Work item: Of all the lines in the material, tally those containing the string "zener", and report nothing but the total.

-------- Records shown --------

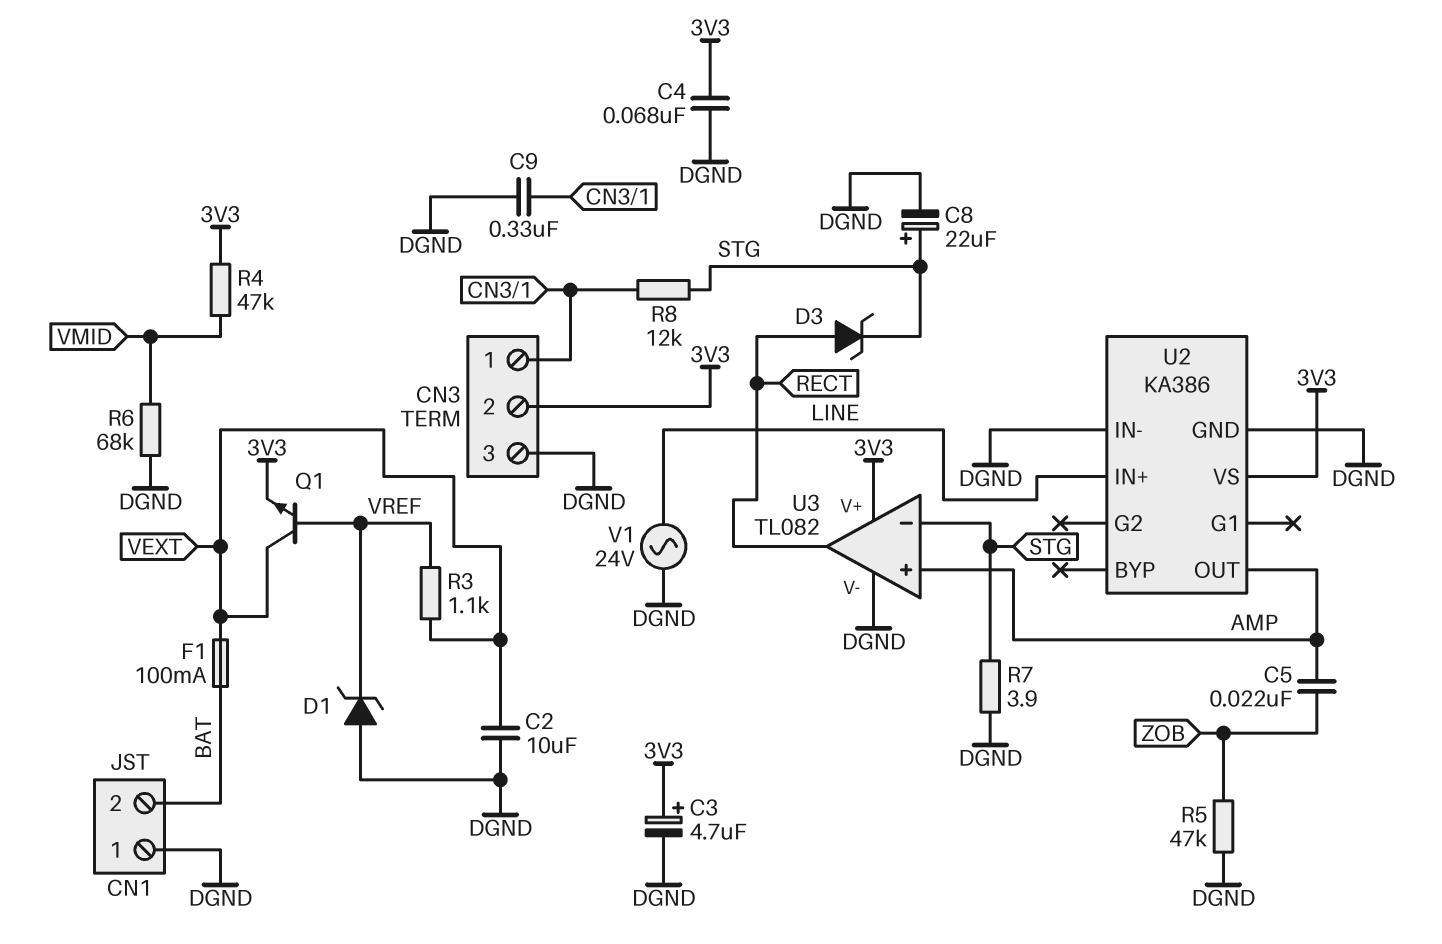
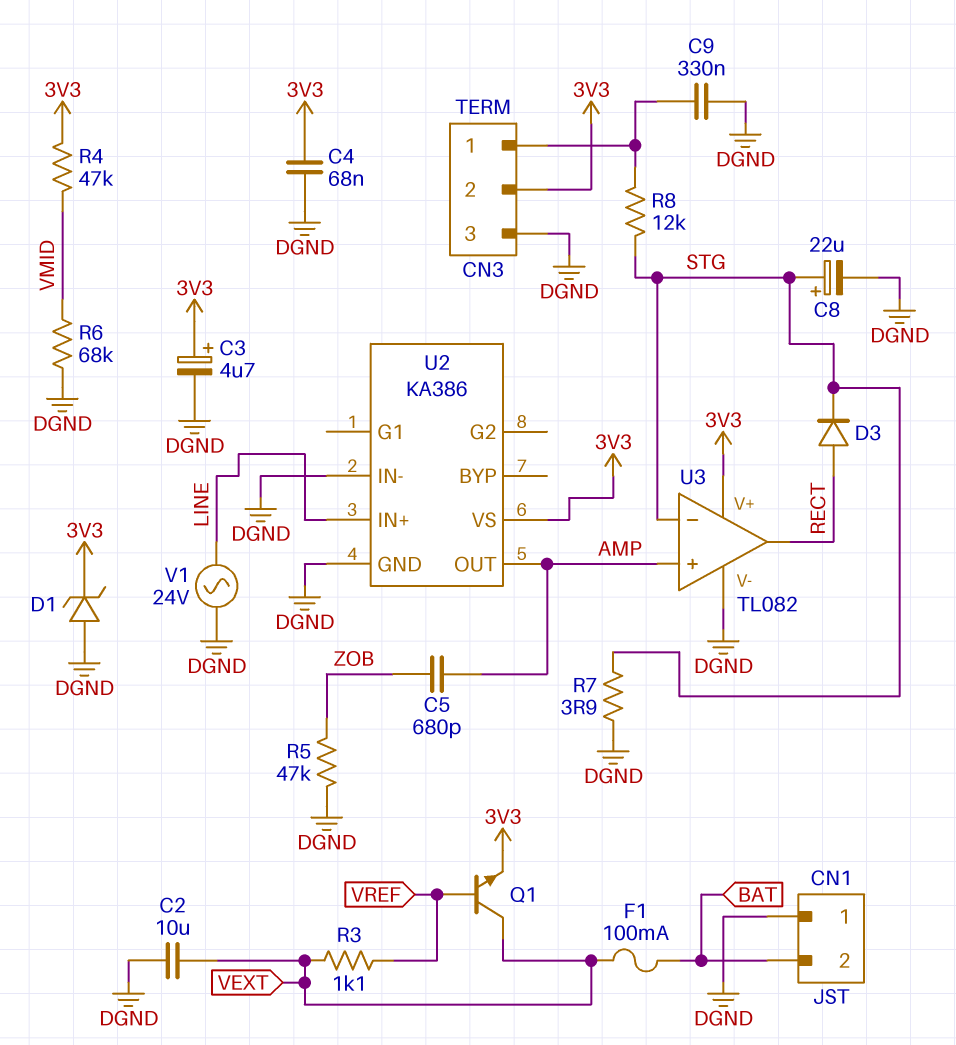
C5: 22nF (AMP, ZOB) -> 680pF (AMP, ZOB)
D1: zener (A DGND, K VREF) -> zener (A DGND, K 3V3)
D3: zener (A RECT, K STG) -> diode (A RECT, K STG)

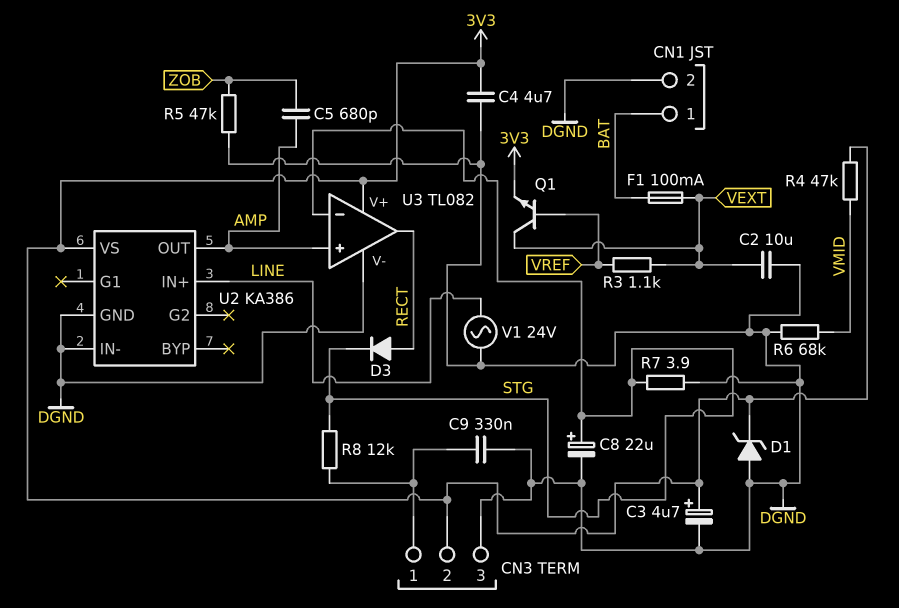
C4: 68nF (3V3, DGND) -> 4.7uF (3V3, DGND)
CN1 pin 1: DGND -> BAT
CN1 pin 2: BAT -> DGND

--------
-------- Records shown --------

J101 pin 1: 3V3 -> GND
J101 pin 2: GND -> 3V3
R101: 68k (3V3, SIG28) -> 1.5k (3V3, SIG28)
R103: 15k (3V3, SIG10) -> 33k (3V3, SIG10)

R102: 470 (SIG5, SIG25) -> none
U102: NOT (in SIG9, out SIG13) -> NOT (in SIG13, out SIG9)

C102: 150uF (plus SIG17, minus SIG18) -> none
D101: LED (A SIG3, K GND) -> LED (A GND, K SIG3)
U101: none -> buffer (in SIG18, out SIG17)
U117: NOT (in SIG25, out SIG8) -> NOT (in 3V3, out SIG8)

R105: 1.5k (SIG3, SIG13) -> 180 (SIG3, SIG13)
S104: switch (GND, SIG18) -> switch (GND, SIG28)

--------
-------- Records shown --------

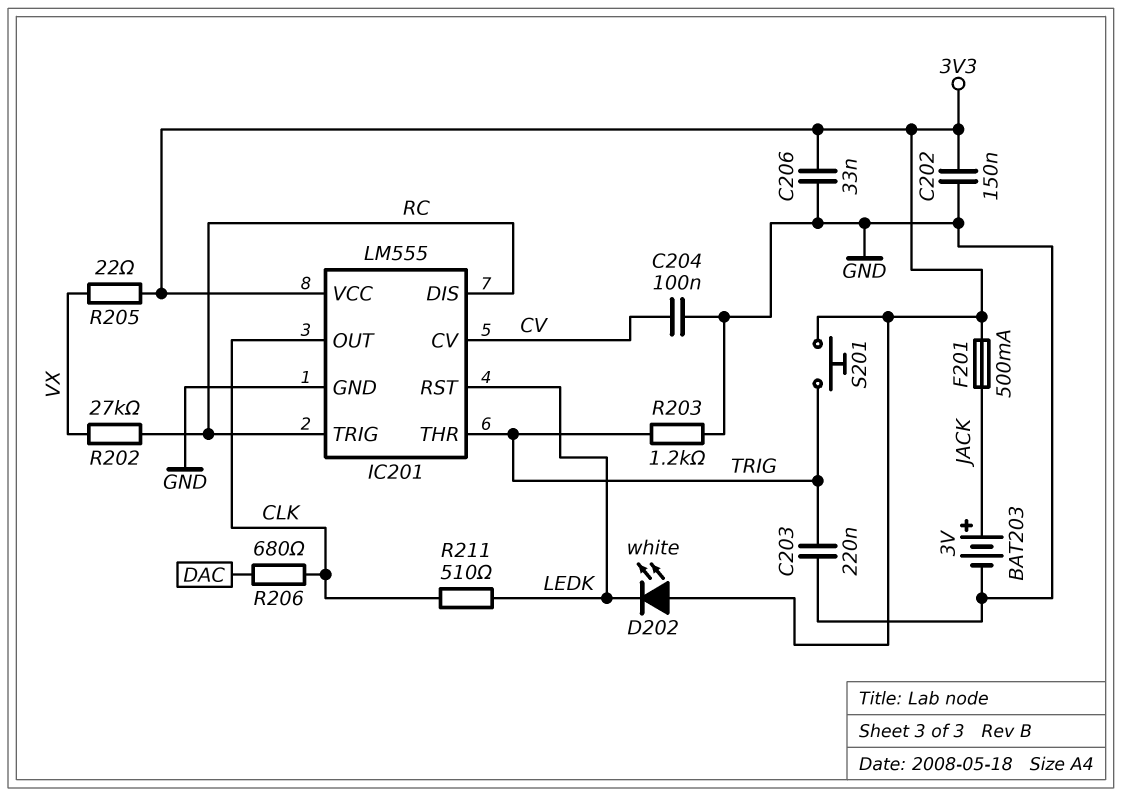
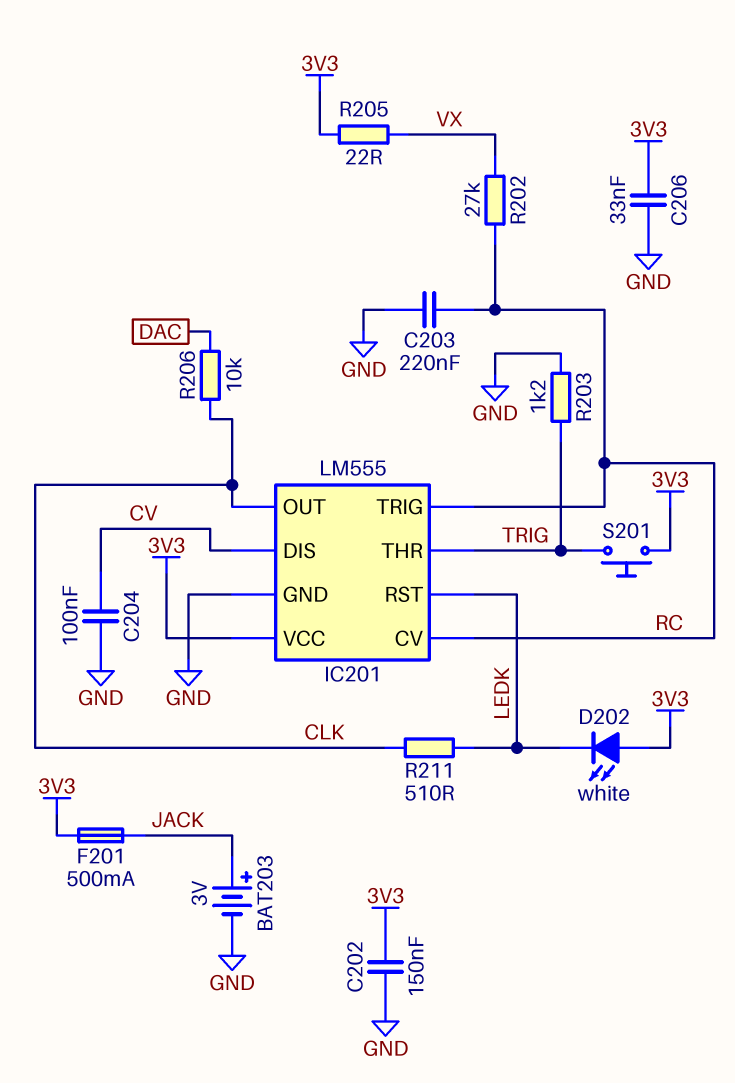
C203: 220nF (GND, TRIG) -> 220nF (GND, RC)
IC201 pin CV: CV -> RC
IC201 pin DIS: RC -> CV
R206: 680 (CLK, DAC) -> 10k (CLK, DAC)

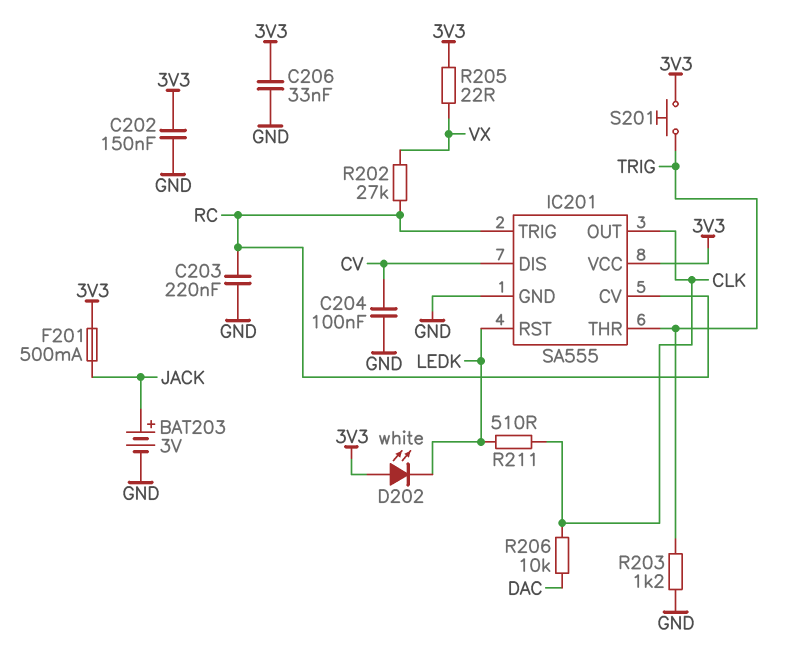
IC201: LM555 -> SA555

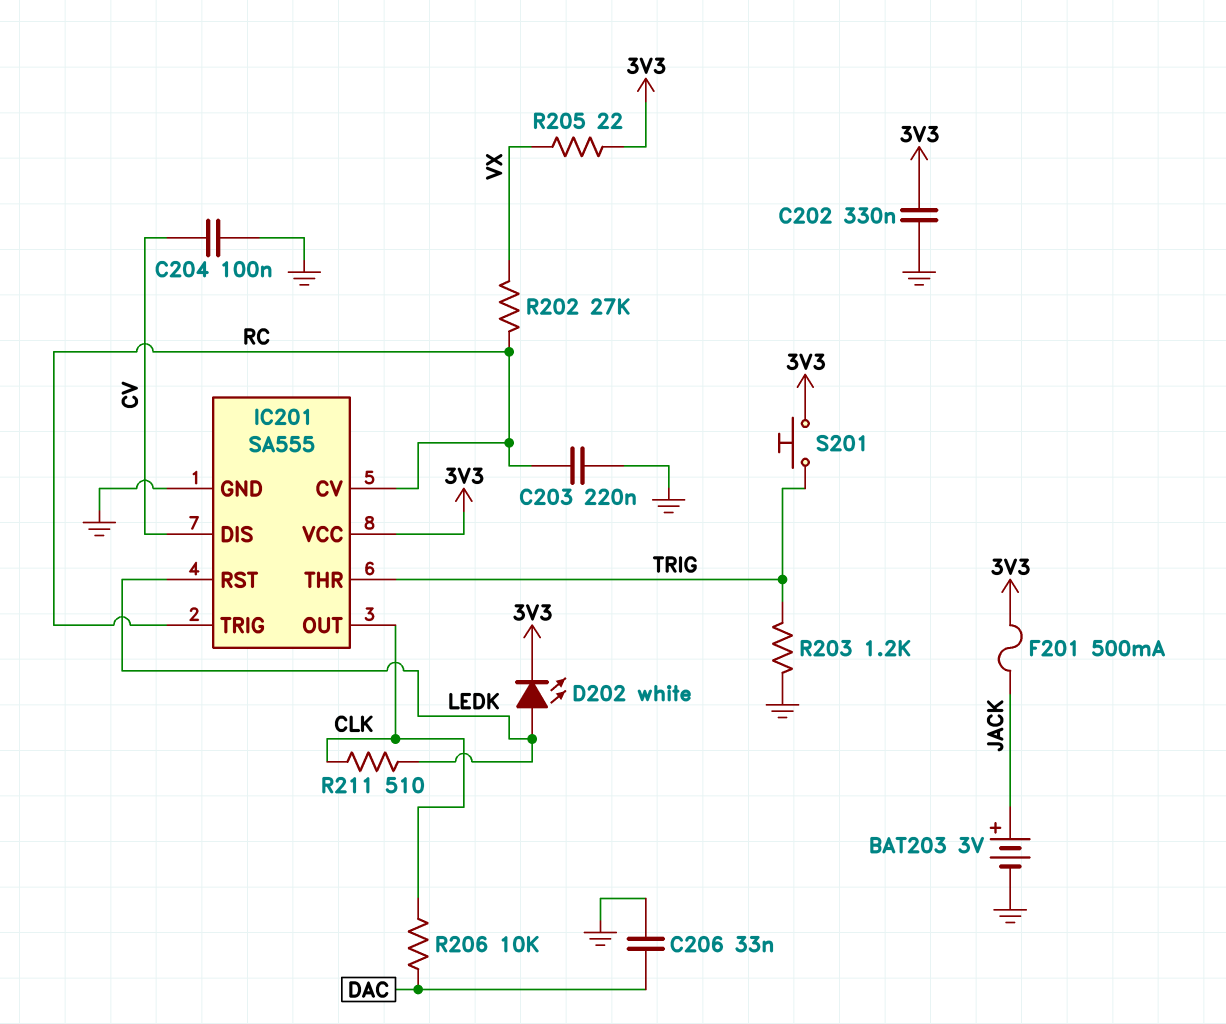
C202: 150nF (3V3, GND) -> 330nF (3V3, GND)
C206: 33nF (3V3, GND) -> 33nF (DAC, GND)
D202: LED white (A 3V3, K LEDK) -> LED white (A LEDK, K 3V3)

--------

Written response: 2